[RECORDED DATA — start]

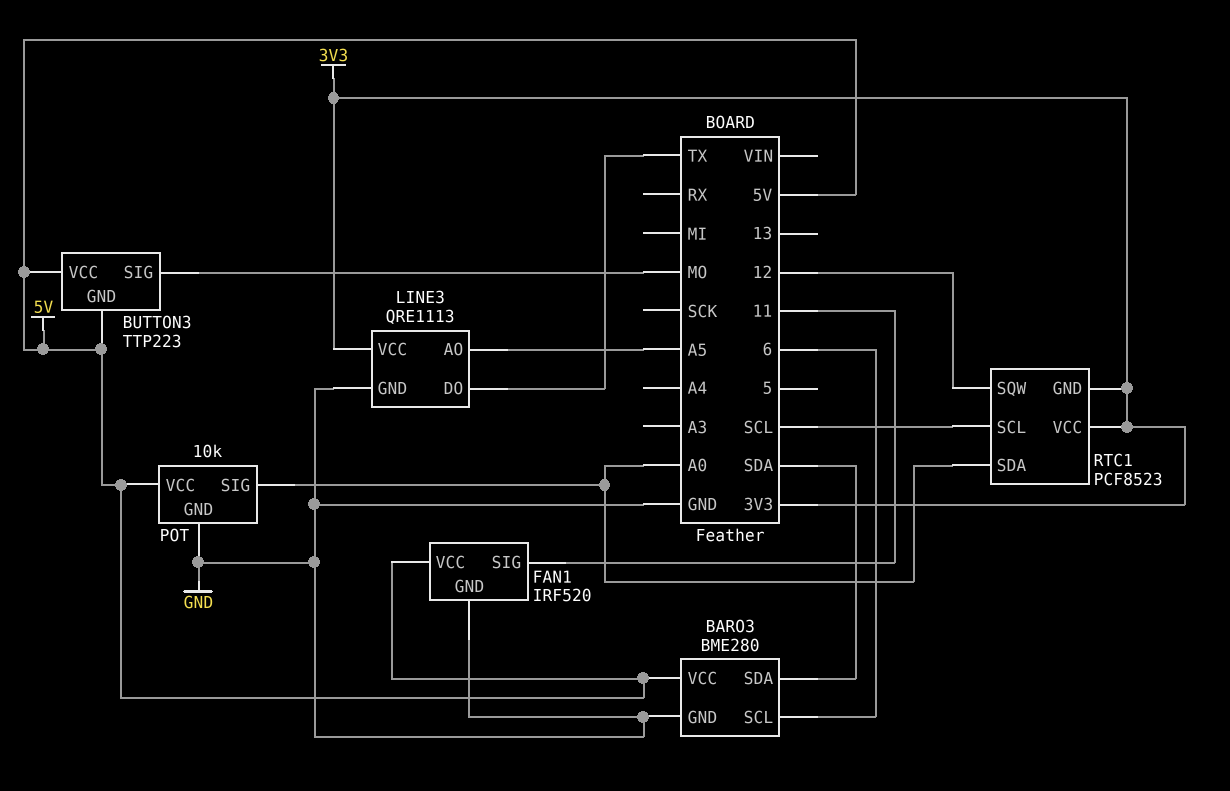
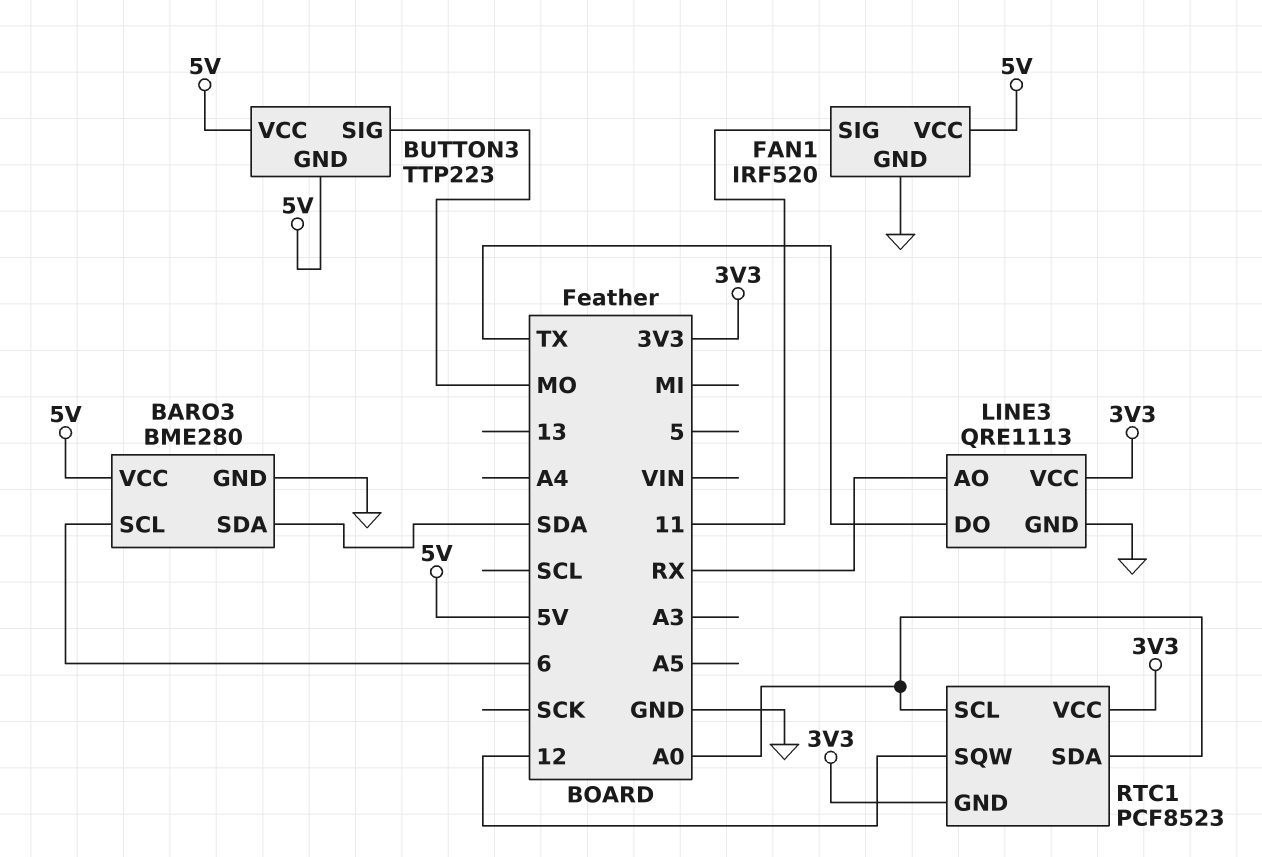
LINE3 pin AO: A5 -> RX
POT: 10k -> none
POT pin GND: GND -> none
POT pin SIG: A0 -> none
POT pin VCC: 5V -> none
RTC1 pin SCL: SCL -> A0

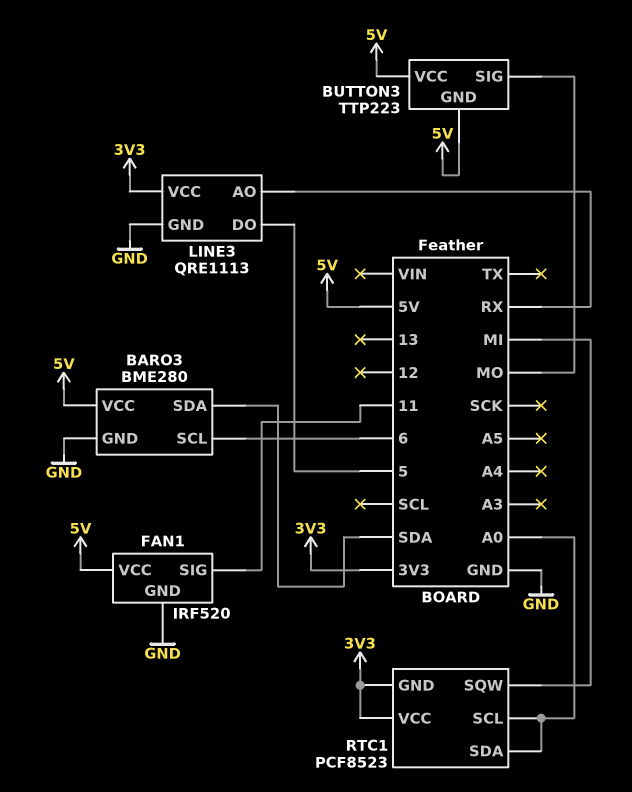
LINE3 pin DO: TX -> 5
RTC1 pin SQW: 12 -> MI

[RECORDED DATA — finish]

EXERCISE OBJECTIVE:
When you write out the data, keep every line exact and drop the pictures.

RESPONSE TO THE TASK:
LINE3 pin AO: A5 -> RX
POT: 10k -> none
POT pin GND: GND -> none
POT pin SIG: A0 -> none
POT pin VCC: 5V -> none
RTC1 pin SCL: SCL -> A0

LINE3 pin DO: TX -> 5
RTC1 pin SQW: 12 -> MI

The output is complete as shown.